■ What to work on: Every line in the records below between the one holding "R3: 15k (VDD, W3) -> 3.3k (VDD, W3)" and the one holding "SW1: none -> button (GND, W3)", inclusive, is to be set down exactly; all other lines are to be left out.

■ Data for review:
______________________________
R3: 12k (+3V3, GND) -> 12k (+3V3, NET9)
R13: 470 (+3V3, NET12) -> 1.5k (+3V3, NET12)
______________________________
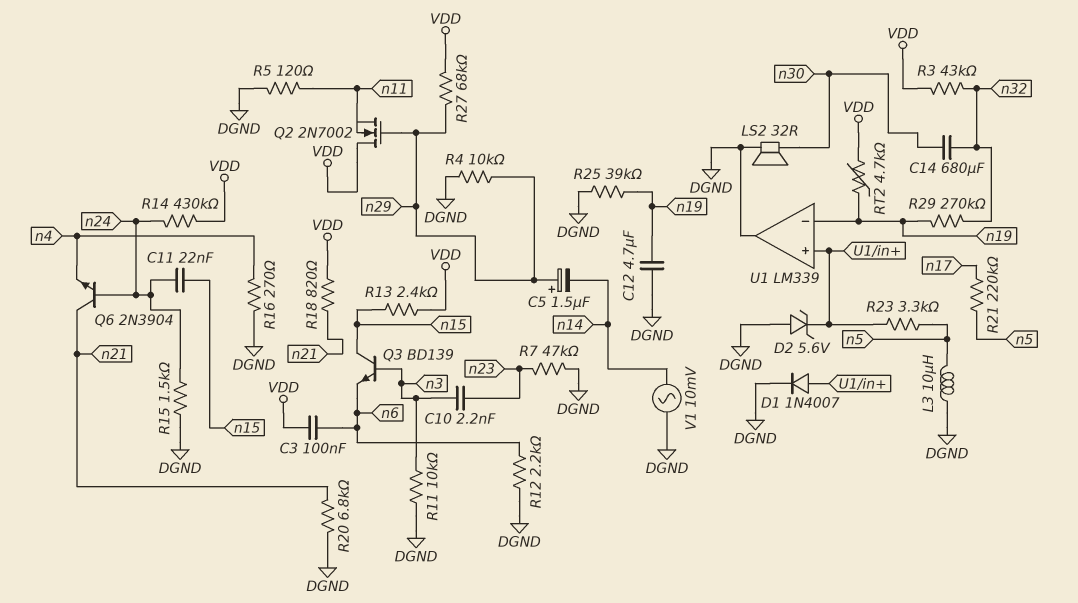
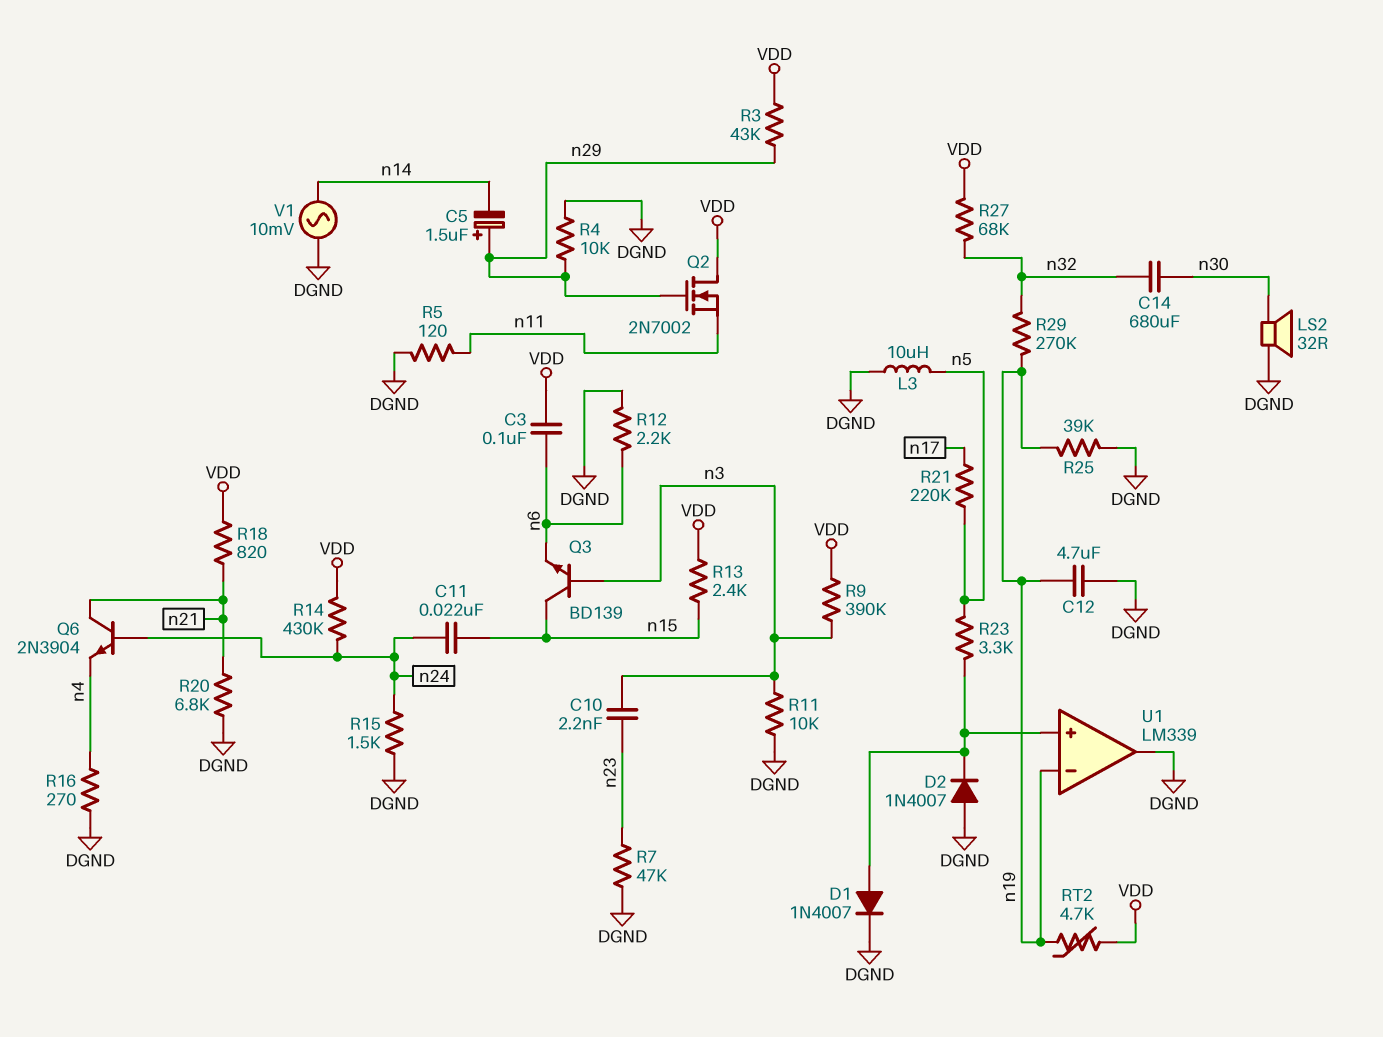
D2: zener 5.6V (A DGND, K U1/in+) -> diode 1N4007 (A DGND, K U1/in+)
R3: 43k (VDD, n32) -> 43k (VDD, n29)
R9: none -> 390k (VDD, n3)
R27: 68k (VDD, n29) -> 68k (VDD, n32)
______________________________
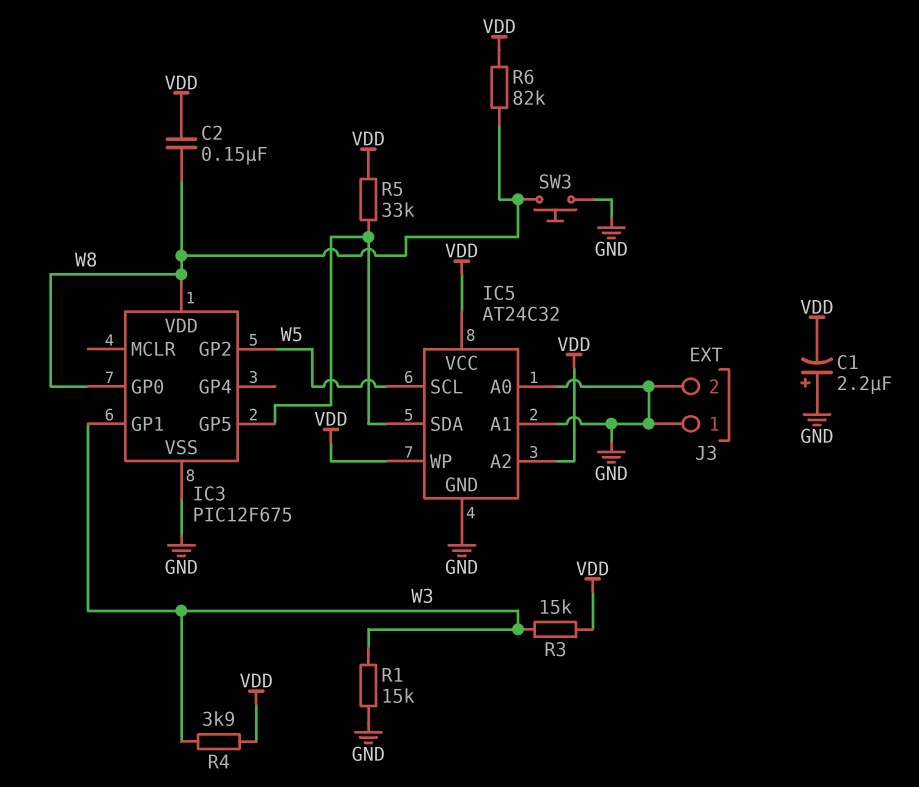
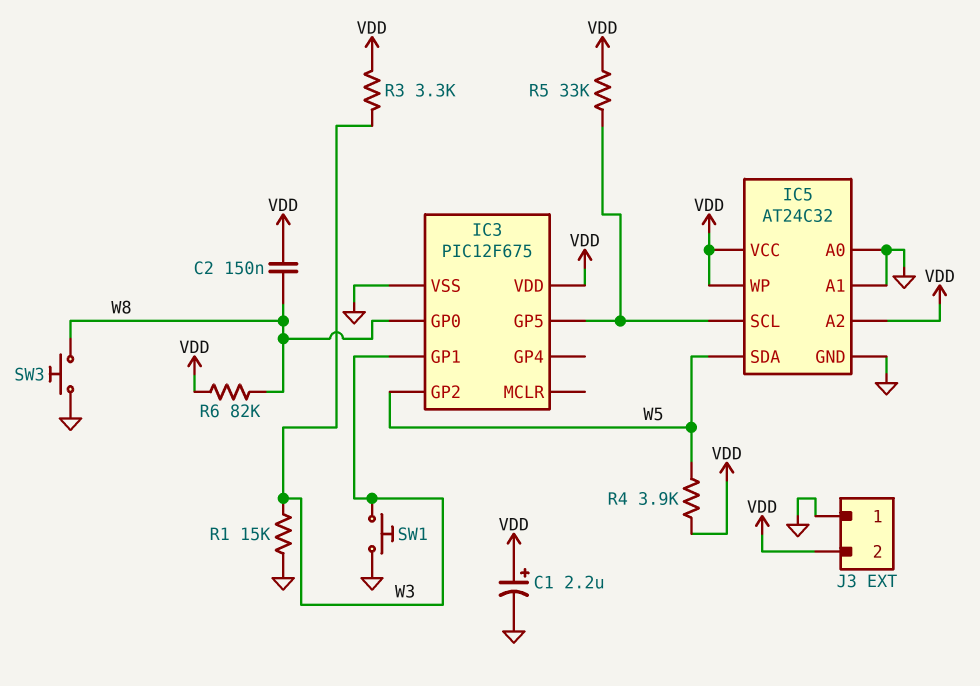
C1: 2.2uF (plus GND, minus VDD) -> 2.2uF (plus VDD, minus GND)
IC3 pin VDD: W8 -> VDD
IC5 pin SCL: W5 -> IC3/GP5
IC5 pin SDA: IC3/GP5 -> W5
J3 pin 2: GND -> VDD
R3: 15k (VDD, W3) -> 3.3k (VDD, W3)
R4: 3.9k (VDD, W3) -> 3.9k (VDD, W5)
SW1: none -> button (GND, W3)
______________________________
■ Response for this exercise:
R3: 15k (VDD, W3) -> 3.3k (VDD, W3)
R4: 3.9k (VDD, W3) -> 3.9k (VDD, W5)
SW1: none -> button (GND, W3)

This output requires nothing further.